Records drawn from a dataset
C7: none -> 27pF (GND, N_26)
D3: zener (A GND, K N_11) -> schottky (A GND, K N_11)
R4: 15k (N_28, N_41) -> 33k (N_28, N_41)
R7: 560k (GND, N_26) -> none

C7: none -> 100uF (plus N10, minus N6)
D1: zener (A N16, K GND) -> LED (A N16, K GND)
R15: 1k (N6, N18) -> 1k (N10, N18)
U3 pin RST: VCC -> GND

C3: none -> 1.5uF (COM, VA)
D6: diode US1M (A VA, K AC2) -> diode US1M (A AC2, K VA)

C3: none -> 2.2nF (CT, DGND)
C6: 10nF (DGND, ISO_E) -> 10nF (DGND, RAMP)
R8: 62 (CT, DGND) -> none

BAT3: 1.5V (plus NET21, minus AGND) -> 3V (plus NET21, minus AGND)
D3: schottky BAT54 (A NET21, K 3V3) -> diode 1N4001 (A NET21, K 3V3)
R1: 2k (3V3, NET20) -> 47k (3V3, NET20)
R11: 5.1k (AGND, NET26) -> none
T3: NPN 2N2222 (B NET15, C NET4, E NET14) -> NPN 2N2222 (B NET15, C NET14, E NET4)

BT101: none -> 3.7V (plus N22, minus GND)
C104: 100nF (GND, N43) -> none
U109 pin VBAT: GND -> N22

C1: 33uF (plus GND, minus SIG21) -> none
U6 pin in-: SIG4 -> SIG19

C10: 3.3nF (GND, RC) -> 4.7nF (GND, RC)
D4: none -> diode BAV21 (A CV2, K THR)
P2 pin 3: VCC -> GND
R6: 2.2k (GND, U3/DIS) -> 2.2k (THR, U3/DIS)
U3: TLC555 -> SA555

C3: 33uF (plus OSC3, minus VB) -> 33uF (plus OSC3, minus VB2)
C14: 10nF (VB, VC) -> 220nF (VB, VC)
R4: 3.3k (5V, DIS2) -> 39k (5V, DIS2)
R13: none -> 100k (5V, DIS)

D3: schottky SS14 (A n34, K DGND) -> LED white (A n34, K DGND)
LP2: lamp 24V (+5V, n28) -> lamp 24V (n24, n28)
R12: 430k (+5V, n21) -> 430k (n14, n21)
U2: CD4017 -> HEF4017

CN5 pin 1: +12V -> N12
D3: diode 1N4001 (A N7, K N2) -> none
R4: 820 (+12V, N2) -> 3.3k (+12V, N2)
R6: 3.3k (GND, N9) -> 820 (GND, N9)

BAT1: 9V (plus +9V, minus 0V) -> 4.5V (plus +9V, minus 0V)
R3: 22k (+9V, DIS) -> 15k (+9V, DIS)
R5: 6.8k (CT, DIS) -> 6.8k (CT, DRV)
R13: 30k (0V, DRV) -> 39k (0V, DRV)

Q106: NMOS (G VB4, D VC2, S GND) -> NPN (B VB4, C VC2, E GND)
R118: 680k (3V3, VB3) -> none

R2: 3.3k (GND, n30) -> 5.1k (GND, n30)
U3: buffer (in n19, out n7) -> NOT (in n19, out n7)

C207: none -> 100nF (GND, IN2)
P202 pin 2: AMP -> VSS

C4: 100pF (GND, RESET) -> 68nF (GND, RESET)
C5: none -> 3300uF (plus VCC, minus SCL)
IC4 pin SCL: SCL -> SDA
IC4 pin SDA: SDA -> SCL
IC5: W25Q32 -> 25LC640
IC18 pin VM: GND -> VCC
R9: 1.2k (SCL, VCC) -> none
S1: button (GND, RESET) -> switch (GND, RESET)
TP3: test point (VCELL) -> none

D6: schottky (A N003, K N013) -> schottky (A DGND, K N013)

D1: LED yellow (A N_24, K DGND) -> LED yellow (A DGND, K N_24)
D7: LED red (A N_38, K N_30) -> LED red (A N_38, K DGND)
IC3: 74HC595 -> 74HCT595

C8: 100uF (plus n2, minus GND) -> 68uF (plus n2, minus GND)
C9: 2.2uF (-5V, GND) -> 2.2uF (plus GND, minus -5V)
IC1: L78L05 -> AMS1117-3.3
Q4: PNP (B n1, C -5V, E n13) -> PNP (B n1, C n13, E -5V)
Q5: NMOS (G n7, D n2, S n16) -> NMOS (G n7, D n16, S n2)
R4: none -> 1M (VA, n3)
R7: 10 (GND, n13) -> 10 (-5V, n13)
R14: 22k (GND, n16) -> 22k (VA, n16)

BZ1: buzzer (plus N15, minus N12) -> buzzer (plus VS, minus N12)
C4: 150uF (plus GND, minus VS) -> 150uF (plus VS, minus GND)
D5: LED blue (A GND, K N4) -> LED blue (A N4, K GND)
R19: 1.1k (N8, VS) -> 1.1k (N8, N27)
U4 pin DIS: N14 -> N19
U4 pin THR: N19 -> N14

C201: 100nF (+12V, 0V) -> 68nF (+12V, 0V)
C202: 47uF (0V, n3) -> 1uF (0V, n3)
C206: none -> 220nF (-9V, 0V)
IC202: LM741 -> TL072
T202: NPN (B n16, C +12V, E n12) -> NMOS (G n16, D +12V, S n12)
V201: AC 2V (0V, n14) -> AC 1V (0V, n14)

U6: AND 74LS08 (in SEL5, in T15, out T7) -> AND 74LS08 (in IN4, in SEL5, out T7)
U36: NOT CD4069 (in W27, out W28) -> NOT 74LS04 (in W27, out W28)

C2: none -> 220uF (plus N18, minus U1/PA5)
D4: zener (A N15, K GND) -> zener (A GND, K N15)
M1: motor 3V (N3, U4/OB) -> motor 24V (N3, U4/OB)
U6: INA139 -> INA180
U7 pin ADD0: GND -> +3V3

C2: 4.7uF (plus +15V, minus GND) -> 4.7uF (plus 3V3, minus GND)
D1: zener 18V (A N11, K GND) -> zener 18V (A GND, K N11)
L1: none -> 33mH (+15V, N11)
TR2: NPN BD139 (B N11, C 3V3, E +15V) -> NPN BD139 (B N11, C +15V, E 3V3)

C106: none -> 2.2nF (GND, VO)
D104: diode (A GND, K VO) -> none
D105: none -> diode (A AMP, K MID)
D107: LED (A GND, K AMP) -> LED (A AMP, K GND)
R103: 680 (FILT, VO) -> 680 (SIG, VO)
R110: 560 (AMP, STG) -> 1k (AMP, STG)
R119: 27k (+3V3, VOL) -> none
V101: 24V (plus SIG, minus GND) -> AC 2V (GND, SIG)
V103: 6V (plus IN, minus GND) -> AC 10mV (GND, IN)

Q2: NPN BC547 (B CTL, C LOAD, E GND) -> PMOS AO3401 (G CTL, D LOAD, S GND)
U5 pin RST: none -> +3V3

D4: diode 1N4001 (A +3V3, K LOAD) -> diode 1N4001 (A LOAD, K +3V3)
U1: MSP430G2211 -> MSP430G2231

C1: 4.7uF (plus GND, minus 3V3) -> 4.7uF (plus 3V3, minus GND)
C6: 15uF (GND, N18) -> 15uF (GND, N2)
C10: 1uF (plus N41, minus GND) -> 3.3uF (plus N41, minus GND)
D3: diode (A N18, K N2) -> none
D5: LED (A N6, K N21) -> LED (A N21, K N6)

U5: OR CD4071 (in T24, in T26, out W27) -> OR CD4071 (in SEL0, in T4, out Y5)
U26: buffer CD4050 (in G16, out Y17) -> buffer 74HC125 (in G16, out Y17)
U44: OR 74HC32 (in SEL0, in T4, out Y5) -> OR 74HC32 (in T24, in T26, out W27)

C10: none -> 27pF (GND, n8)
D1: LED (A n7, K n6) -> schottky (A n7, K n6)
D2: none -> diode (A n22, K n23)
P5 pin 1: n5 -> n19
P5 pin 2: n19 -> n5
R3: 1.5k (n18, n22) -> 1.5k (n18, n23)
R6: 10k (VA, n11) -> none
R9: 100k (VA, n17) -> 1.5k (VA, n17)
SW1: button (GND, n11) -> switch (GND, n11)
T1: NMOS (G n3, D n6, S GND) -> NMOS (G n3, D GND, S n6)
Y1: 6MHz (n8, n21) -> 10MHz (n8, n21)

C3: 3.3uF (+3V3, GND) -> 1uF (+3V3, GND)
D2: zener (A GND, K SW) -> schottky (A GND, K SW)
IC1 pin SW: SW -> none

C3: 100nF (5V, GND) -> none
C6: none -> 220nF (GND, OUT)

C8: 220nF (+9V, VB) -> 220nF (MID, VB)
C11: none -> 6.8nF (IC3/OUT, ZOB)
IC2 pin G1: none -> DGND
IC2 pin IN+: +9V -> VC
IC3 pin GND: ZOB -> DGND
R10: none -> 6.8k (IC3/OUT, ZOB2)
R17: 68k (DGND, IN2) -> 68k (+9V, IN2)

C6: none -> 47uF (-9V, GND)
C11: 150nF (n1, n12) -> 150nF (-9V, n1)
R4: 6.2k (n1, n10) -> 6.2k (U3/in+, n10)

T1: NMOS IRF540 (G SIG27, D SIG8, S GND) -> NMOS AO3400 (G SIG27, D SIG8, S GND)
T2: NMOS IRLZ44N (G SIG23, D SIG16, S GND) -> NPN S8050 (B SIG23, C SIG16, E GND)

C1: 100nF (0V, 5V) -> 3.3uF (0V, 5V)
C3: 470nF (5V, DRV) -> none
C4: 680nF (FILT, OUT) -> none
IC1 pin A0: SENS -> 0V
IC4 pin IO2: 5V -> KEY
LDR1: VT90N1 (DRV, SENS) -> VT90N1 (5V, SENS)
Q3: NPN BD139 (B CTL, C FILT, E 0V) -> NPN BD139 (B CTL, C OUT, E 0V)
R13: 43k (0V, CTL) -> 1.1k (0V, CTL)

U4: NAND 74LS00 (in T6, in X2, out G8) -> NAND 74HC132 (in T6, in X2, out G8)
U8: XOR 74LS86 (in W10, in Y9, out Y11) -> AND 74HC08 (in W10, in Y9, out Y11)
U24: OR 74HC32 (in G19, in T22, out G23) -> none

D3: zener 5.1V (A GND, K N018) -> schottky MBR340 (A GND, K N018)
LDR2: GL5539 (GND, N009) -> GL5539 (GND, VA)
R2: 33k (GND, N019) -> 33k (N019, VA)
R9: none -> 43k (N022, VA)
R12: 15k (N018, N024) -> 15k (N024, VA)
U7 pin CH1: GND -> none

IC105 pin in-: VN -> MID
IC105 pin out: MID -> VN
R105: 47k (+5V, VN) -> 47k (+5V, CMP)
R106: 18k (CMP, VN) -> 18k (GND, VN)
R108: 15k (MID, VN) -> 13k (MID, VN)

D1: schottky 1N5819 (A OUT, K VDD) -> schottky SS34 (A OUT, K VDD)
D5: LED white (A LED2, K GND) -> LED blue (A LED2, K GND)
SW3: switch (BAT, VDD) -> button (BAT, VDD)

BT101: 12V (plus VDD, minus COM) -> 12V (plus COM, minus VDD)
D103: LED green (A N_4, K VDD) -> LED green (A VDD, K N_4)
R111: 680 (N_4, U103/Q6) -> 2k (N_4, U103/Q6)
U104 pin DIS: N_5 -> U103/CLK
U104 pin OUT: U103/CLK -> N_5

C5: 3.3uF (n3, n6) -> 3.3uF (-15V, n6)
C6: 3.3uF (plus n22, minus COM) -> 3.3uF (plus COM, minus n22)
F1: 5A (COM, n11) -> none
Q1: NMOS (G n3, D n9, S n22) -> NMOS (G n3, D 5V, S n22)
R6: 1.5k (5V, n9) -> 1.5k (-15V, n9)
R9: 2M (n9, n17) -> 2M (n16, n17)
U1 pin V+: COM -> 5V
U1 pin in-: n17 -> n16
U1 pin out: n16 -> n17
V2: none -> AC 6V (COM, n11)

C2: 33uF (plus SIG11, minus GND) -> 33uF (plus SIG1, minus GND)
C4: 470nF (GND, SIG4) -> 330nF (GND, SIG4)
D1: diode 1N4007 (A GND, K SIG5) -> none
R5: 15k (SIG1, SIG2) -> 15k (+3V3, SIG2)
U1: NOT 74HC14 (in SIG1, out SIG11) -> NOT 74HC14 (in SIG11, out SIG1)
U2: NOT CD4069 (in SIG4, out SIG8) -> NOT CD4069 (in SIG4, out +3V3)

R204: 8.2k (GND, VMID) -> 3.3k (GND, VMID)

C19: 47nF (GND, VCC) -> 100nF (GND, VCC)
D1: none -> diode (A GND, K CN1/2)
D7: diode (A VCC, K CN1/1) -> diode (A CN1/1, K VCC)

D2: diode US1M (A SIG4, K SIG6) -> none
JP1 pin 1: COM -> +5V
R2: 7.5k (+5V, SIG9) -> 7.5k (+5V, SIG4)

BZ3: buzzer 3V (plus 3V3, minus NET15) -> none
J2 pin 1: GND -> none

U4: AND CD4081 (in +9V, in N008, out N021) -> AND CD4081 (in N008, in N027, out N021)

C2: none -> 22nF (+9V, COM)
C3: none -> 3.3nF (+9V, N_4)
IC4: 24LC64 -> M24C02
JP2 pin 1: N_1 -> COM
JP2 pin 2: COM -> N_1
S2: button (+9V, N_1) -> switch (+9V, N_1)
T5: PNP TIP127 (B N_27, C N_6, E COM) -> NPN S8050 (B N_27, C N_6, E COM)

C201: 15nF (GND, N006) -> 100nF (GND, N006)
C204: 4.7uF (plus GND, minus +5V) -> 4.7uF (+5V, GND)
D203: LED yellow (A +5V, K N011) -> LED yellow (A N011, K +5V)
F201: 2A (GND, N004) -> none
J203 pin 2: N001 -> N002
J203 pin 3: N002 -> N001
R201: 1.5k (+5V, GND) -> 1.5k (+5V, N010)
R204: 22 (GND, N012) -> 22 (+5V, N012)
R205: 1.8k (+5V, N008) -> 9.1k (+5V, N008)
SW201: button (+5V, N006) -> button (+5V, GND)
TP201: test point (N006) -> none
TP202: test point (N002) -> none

◆ **Try it**
Proceeding from the line containing "D3: zener (A" through the line containing "C3: none -> 2.2nF (CT, DGND)", transcribe the lines above exactly, both end lines included.

◆ **Exercise solution**
D3: zener (A GND, K N_11) -> schottky (A GND, K N_11)
R4: 15k (N_28, N_41) -> 33k (N_28, N_41)
R7: 560k (GND, N_26) -> none

C7: none -> 100uF (plus N10, minus N6)
D1: zener (A N16, K GND) -> LED (A N16, K GND)
R15: 1k (N6, N18) -> 1k (N10, N18)
U3 pin RST: VCC -> GND

C3: none -> 1.5uF (COM, VA)
D6: diode US1M (A VA, K AC2) -> diode US1M (A AC2, K VA)

C3: none -> 2.2nF (CT, DGND)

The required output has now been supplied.